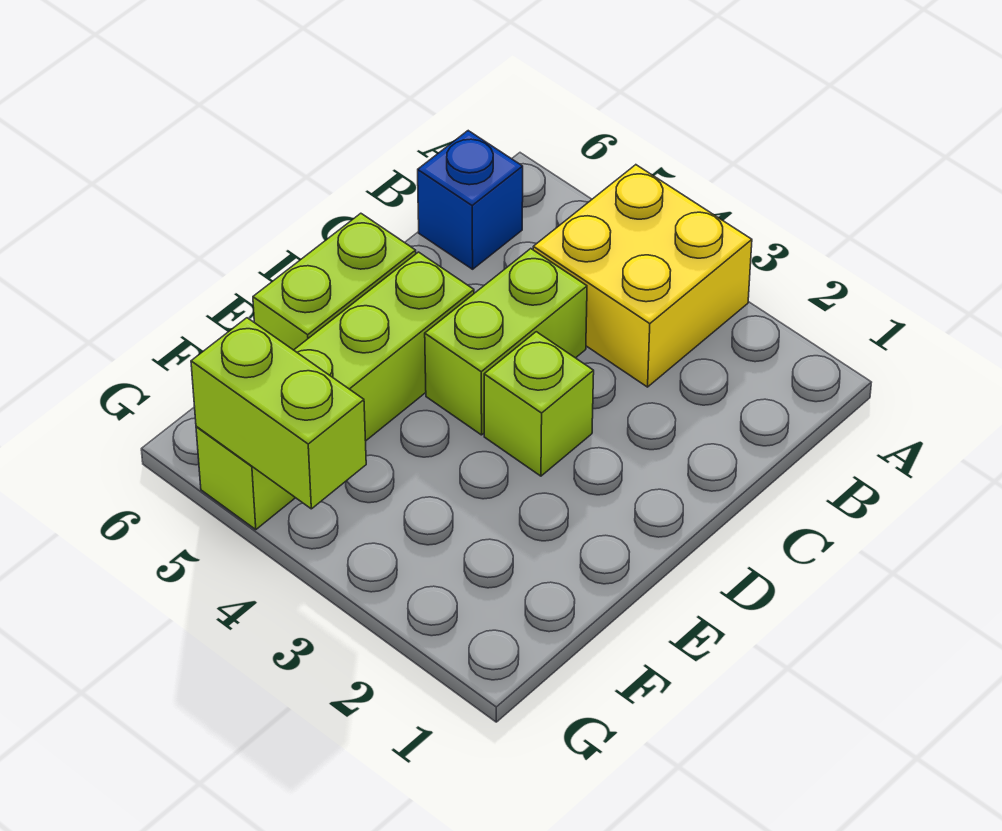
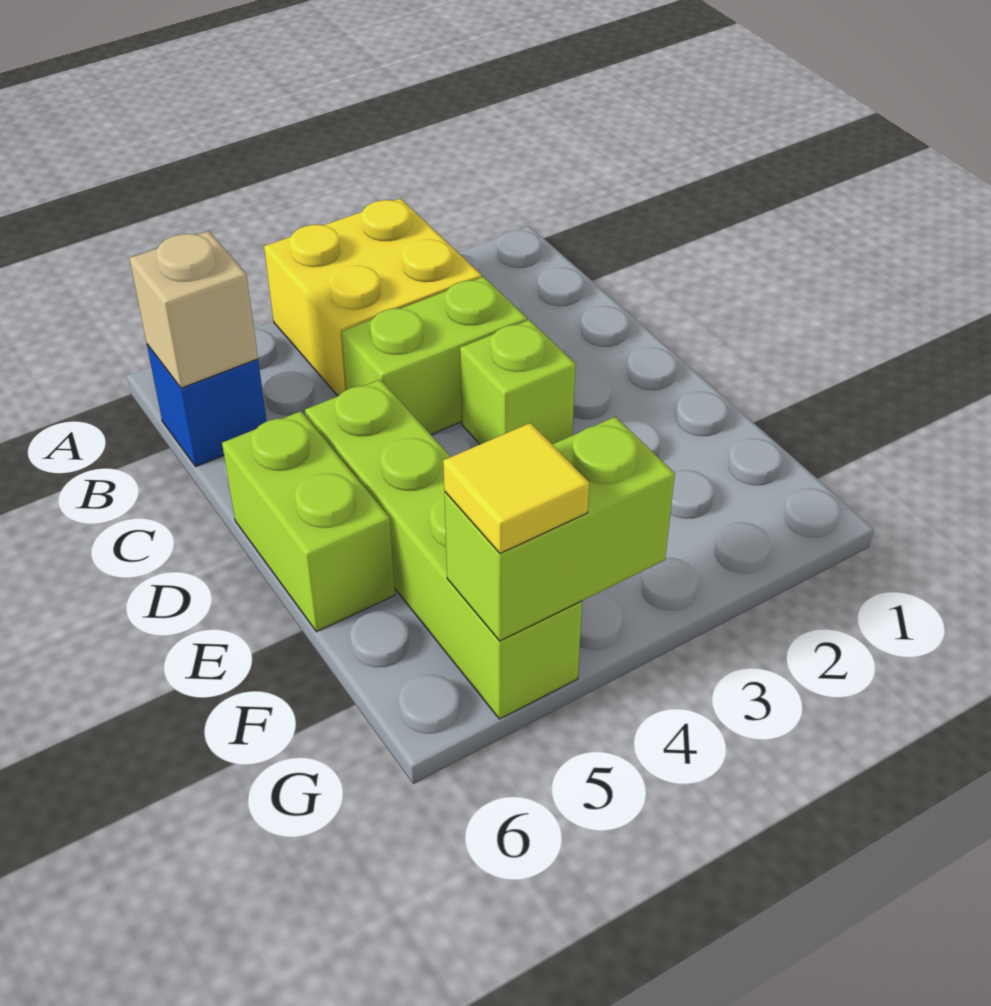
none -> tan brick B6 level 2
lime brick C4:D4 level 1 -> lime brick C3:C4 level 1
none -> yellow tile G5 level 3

• • • • • • •

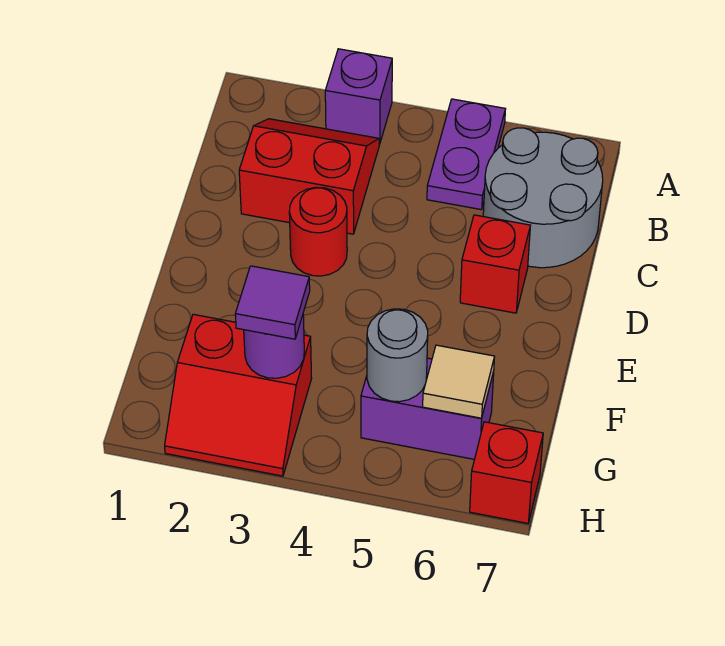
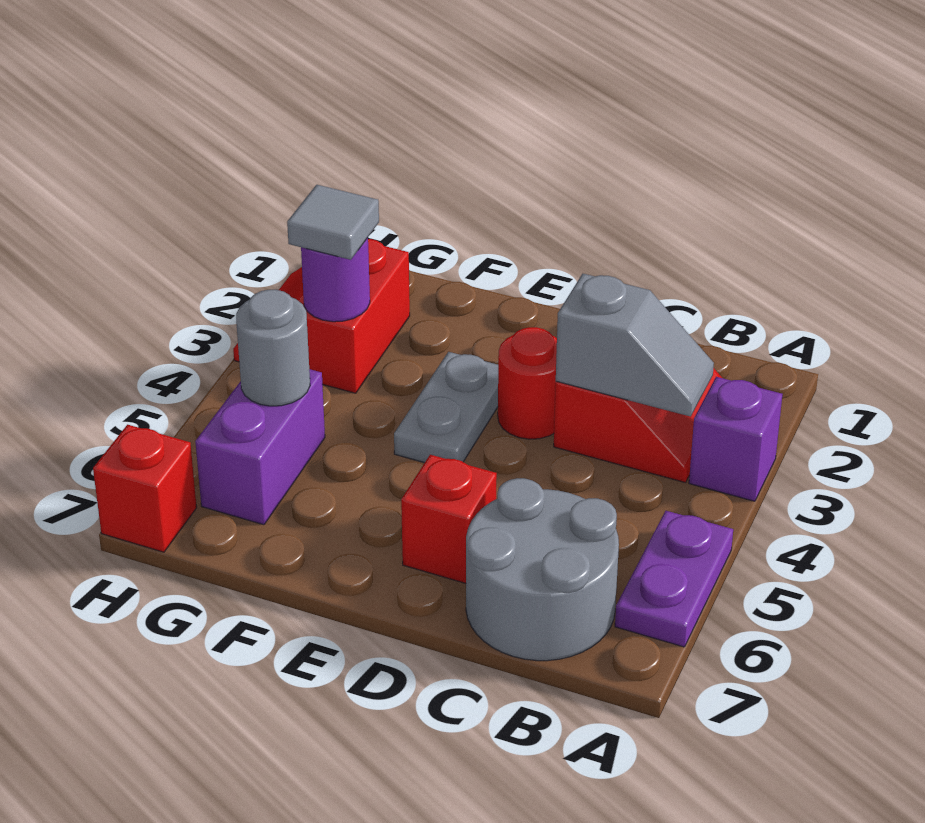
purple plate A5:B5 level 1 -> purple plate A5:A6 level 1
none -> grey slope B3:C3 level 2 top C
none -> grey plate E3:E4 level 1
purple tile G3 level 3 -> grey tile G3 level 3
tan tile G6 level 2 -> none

• • • • • • •

- [Task prompt]:
Above this task is a listing. Restate, word for word and with nothing added, the lines from the one with "purple tile G3" through the one with "tan tile G6 level 2 -> none".

- [Solution to the exercise]:
purple tile G3 level 3 -> grey tile G3 level 3
tan tile G6 level 2 -> none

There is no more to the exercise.